=== Data for this task ===
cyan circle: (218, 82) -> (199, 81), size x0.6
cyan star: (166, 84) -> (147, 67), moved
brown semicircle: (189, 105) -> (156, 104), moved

==

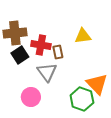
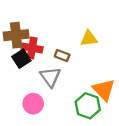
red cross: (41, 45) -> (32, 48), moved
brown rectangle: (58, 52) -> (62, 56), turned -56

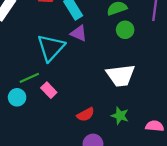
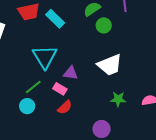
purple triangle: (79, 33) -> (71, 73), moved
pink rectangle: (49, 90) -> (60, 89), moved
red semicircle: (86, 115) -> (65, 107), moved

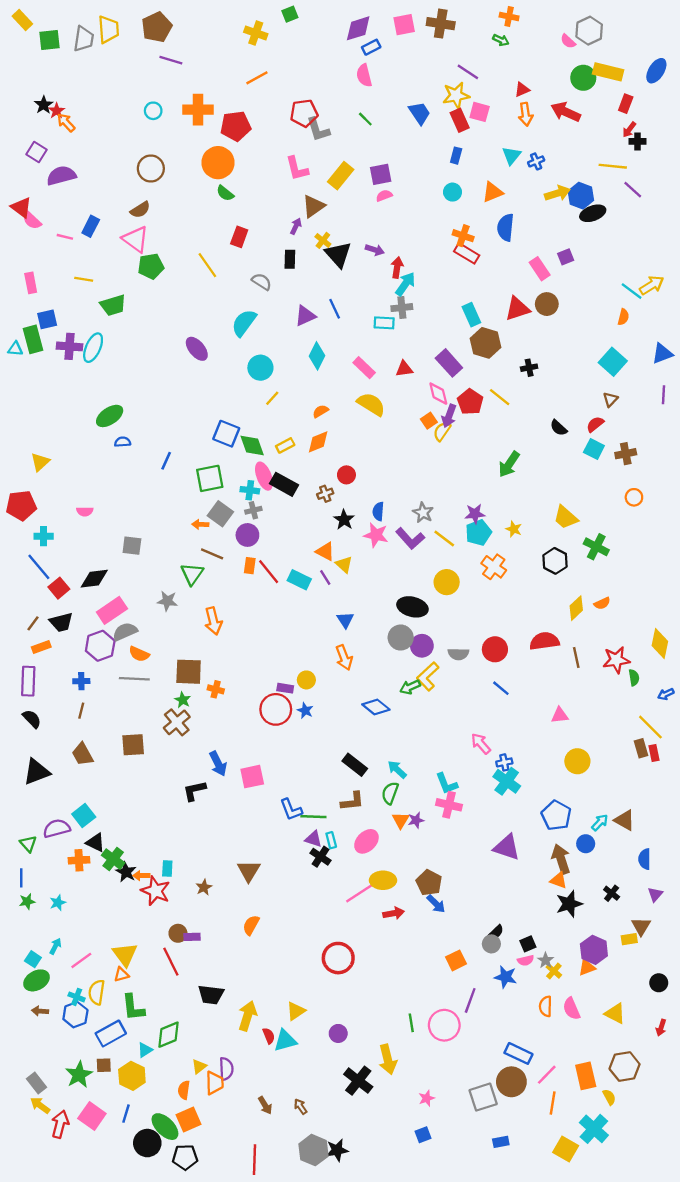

=== What you need to do ===
Once the line with "red cross: (41, 45) -> (32, 48), moved" is found above, transcribe each line from it through the line with "red semicircle: (86, 115) -> (65, 107), moved", exactly, and omit the pictures.

=== Task result ===
red cross: (41, 45) -> (32, 48), moved
brown rectangle: (58, 52) -> (62, 56), turned -56

purple triangle: (79, 33) -> (71, 73), moved
pink rectangle: (49, 90) -> (60, 89), moved
red semicircle: (86, 115) -> (65, 107), moved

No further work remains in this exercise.